TASK TO COMPLETE: Each line below must be set down exactly; omit any image you find.

Scene image comparisons:

★ ★ ★ ★ ★

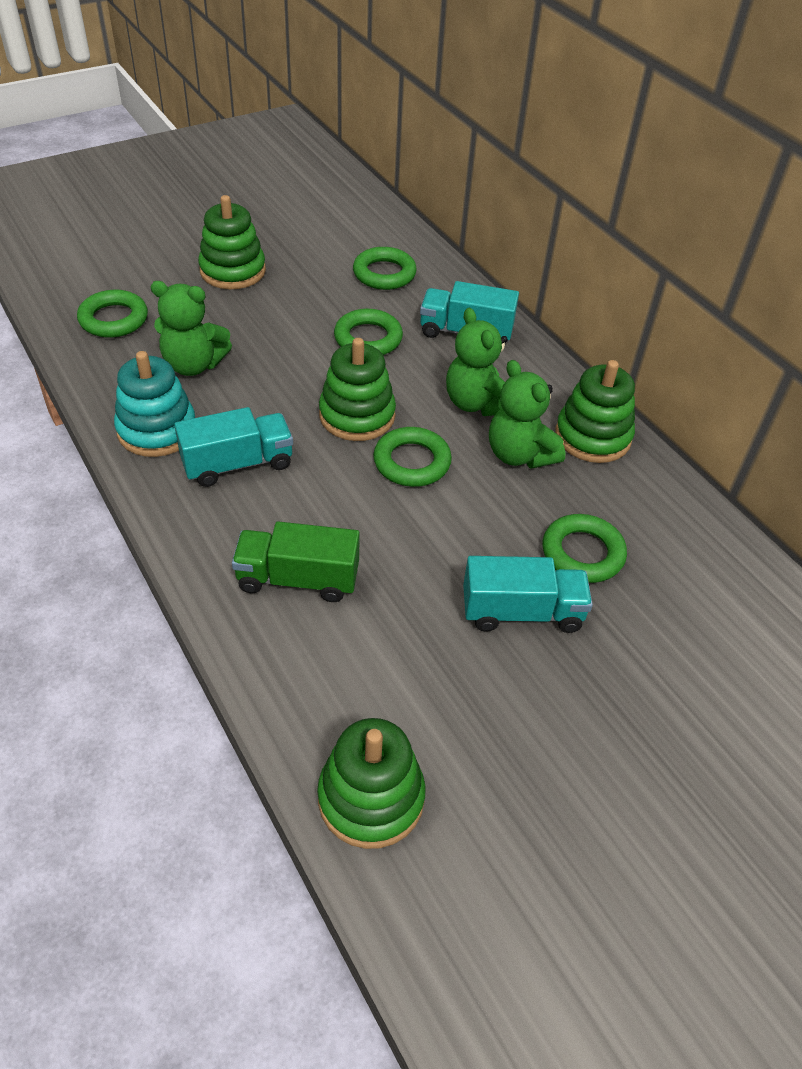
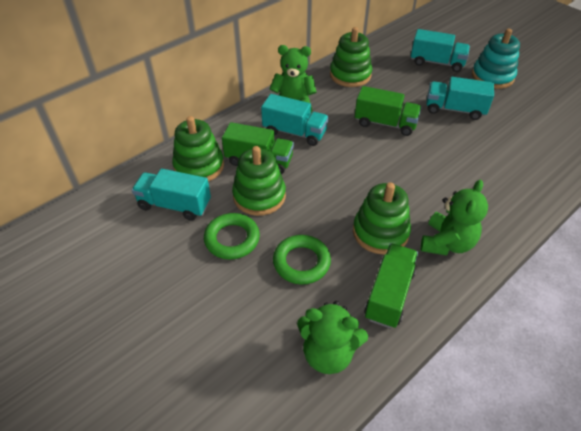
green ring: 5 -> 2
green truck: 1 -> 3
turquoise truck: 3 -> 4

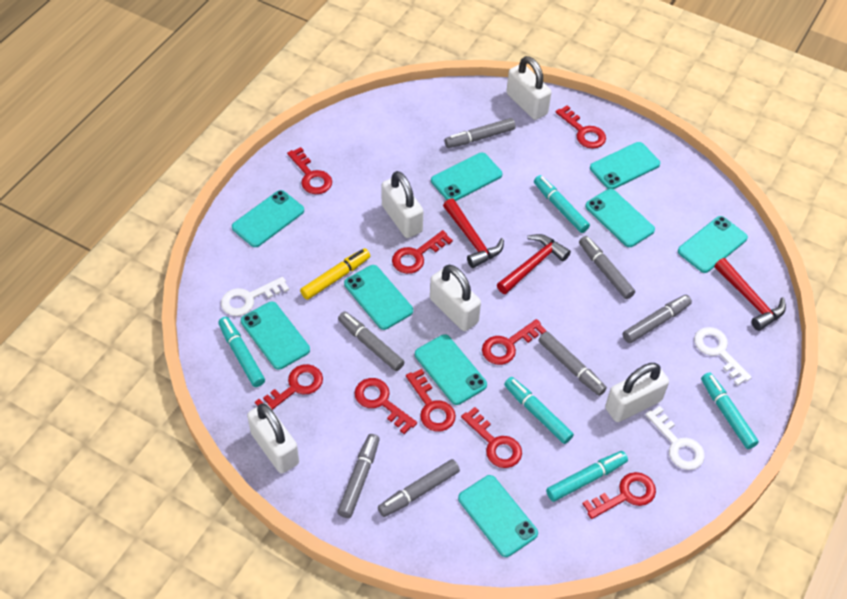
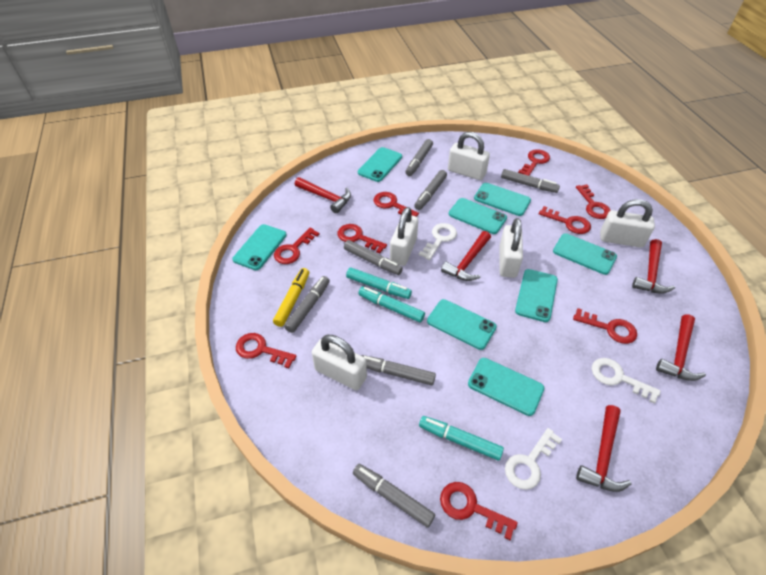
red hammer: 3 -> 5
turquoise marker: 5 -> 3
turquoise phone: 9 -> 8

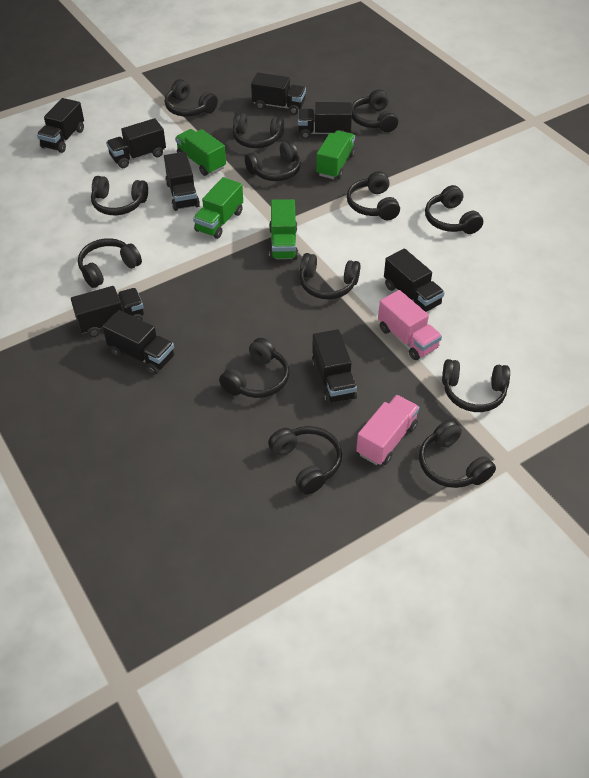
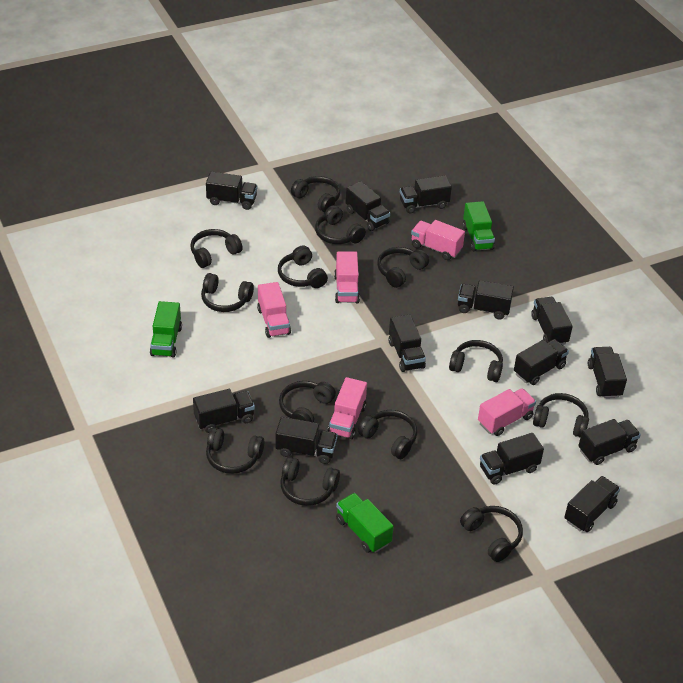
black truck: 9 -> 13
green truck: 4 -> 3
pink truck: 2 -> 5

★ ★ ★ ★ ★

EXERCISE OUTPUT:
green ring: 5 -> 2
green truck: 1 -> 3
turquoise truck: 3 -> 4

red hammer: 3 -> 5
turquoise marker: 5 -> 3
turquoise phone: 9 -> 8

black truck: 9 -> 13
green truck: 4 -> 3
pink truck: 2 -> 5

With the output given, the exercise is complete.